● **PROBLEM**:
With the string "house" as the filter, copy each matching line from the records.

● **EXTRACTED RECORDS**:
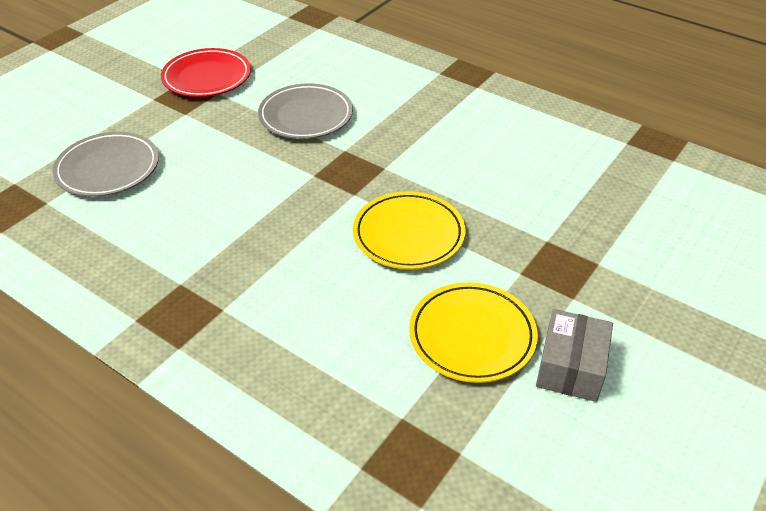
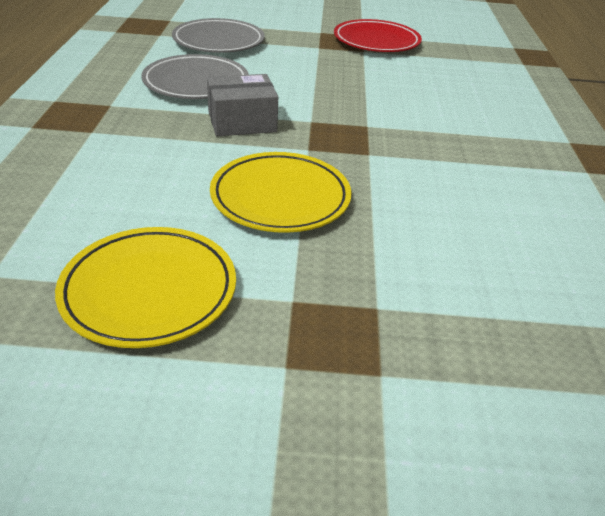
camera: 55 degrees right, 5 degrees down
grey plate [258,83,353,139] -> grey plate moved to [141,54,249,99]
grey box [536,309,613,402] -> grey box moved to [207,74,278,136]

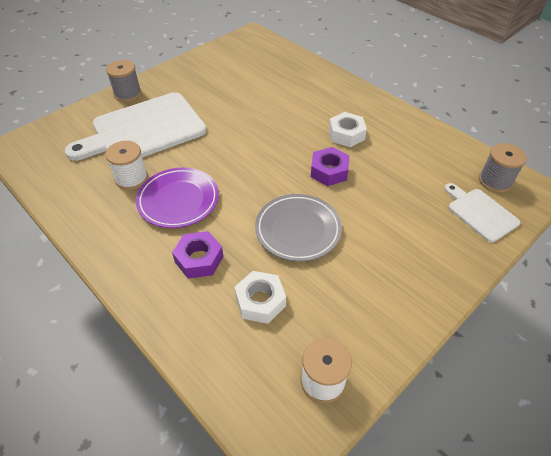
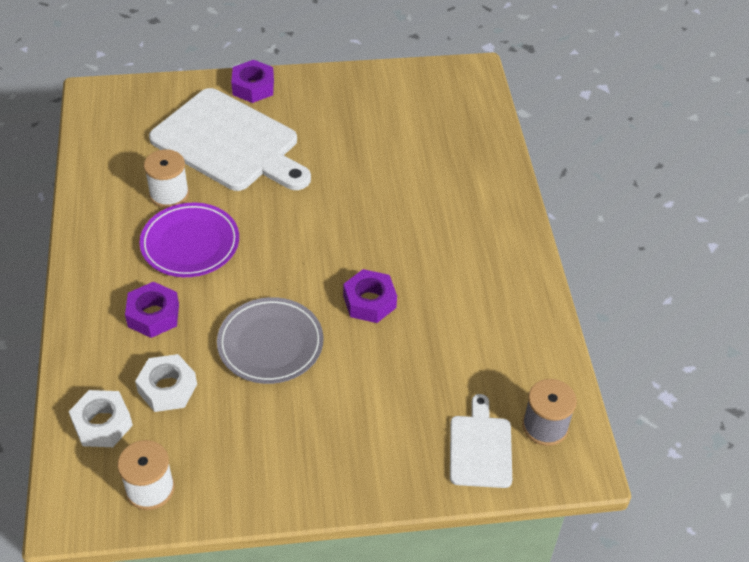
camera: 35 degrees right, 0 degrees up
white cutting board [65,92,206,161] -> white cutting board turned 150 degrees counterclockwise [149,88,311,191]
grey spool [106,60,142,102] -> purple nut [231,60,274,103]
white nut [329,112,367,147] -> white nut moved to [69,390,133,447]

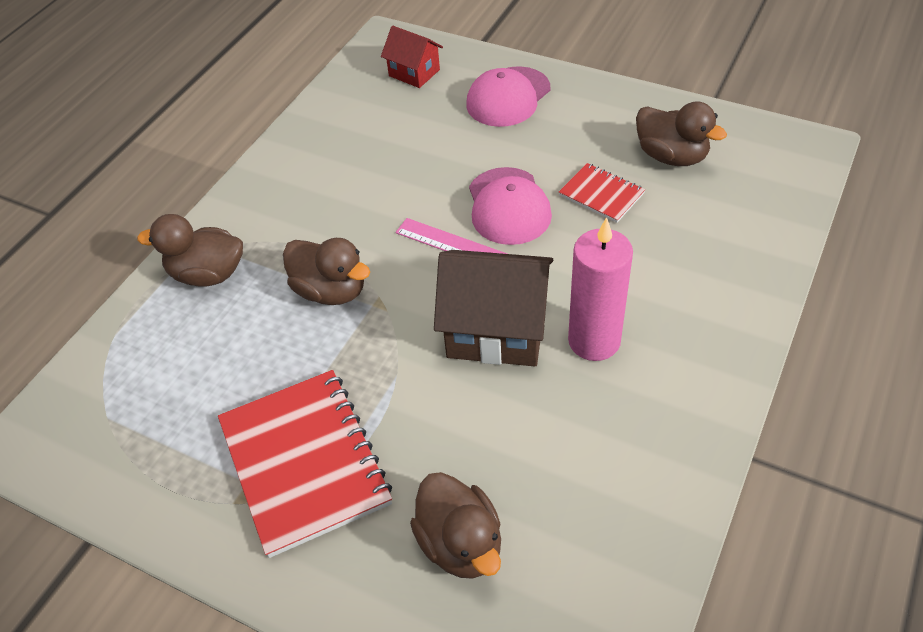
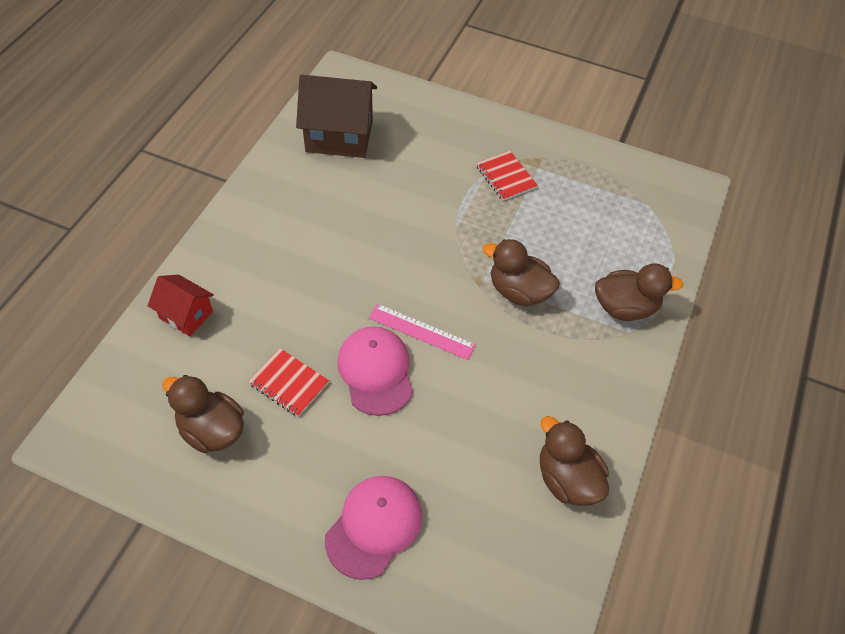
camera: 170 degrees right, 5 degrees up
red notebook [218,370,392,558] -> red notebook [476,151,538,201], size x0.51
red house [381,26,443,88] -> red house moved to [148,274,214,336]
brown duck [410,472,501,579] -> brown duck moved to [540,416,609,506]
brown house [434,250,553,366] -> brown house moved to [296,75,377,158]
pink candle [568,217,633,361] -> none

● **SOLUTION TO THIS EXERCISE**:
red house [381,26,443,88] -> red house moved to [148,274,214,336]
brown house [434,250,553,366] -> brown house moved to [296,75,377,158]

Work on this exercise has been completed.